***** Given records *****

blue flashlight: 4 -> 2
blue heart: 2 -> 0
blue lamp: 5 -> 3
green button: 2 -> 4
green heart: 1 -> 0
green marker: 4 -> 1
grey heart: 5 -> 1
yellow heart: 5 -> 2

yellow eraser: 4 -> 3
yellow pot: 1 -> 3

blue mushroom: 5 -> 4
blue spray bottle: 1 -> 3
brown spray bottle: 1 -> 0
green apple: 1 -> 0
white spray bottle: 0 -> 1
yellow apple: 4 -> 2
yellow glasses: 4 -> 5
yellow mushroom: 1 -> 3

*****

(Work request): Start at the line containing "grey heart: 5 -> 1" and copy each line through the last one in the records, exactly and with nothing added.

(Solution to this exercise):
grey heart: 5 -> 1
yellow heart: 5 -> 2

yellow eraser: 4 -> 3
yellow pot: 1 -> 3

blue mushroom: 5 -> 4
blue spray bottle: 1 -> 3
brown spray bottle: 1 -> 0
green apple: 1 -> 0
white spray bottle: 0 -> 1
yellow apple: 4 -> 2
yellow glasses: 4 -> 5
yellow mushroom: 1 -> 3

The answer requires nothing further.